● Task material:

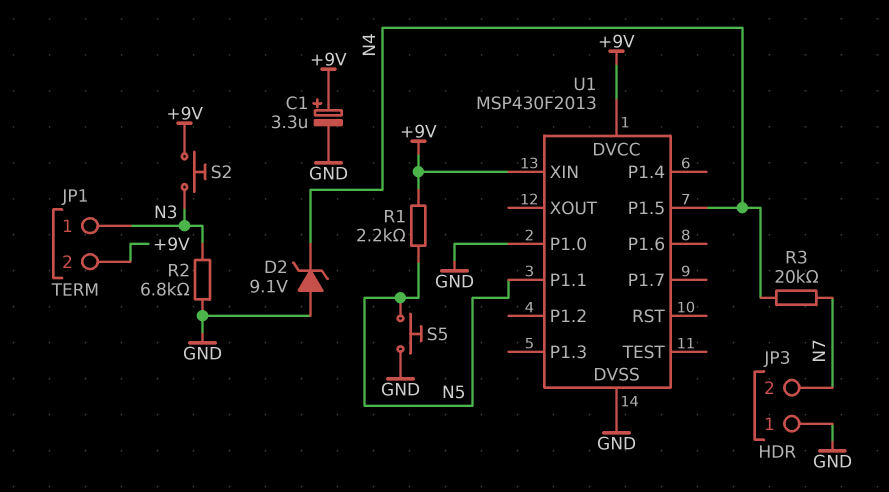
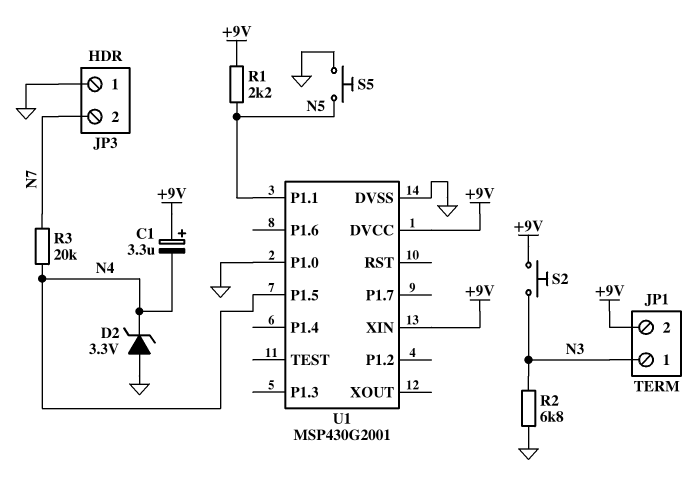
C1: 3.3uF (plus +9V, minus GND) -> 3.3uF (plus +9V, minus N4)
D2: zener 9.1V (A GND, K N4) -> zener 3.3V (A GND, K N4)
U1: MSP430F2013 -> MSP430G2001

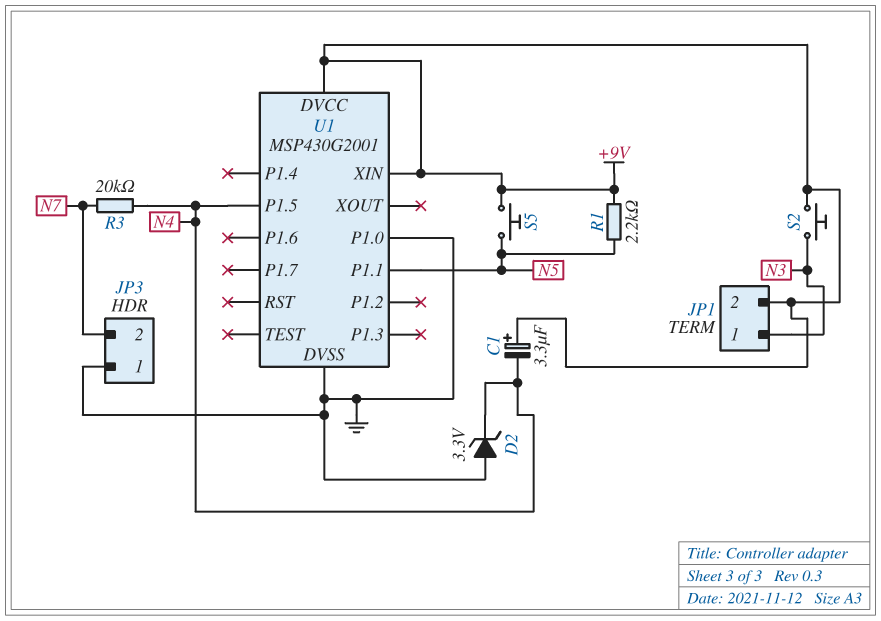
R2: 6.8k (GND, N3) -> none
S5: button (GND, N5) -> button (+9V, N5)

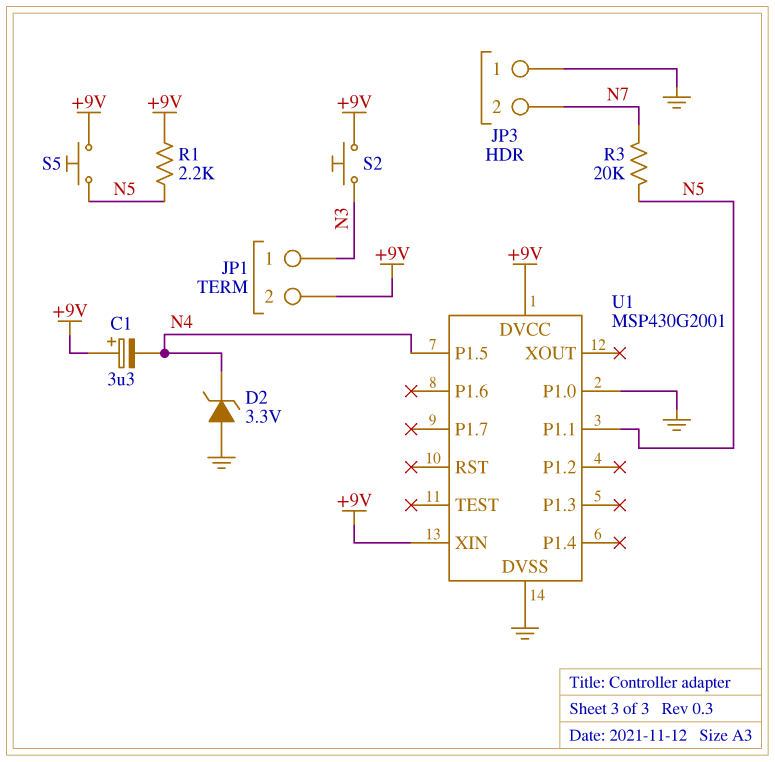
R3: 20k (N4, N7) -> 20k (N5, N7)

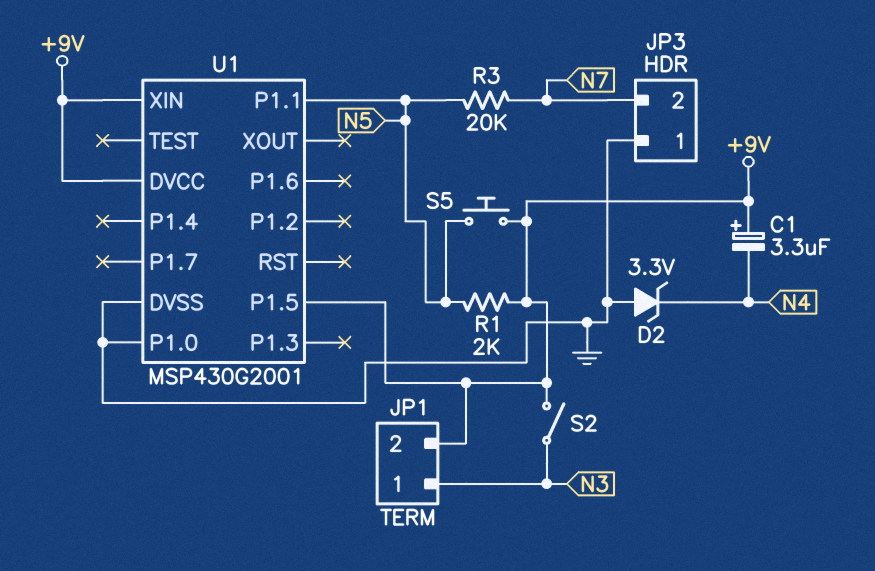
R1: 2.2k (+9V, N5) -> 2k (+9V, N5)
S2: button (+9V, N3) -> switch (+9V, N3)
U1 pin P1.5: N4 -> +9V

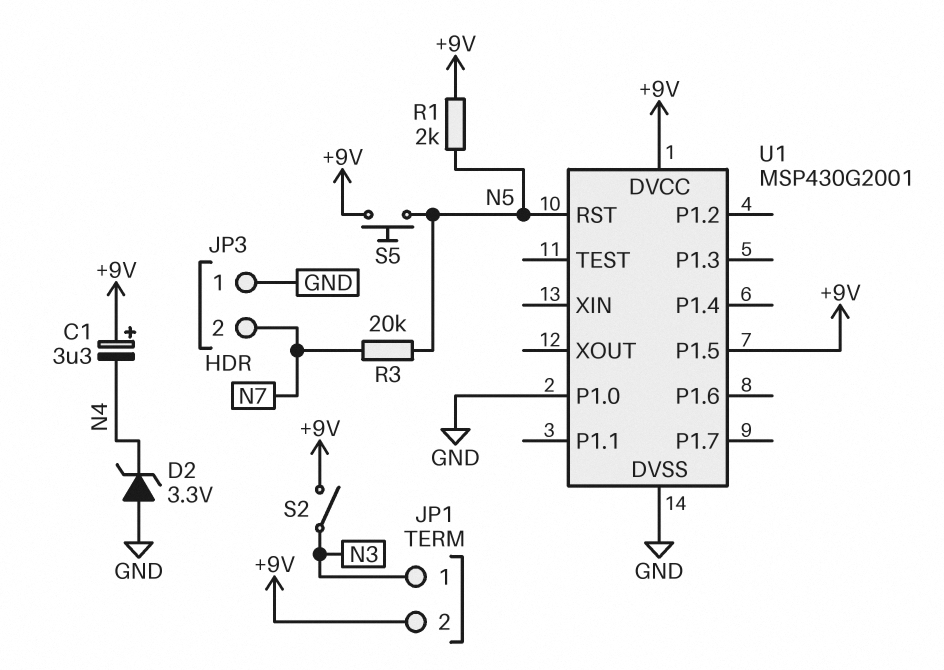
U1 pin P1.1: N5 -> none
U1 pin RST: none -> N5
U1 pin XIN: +9V -> none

● Your goal: For every line of the material above that contains the word "button", show the line.

● Task answer:
S5: button (GND, N5) -> button (+9V, N5)
S2: button (+9V, N3) -> switch (+9V, N3)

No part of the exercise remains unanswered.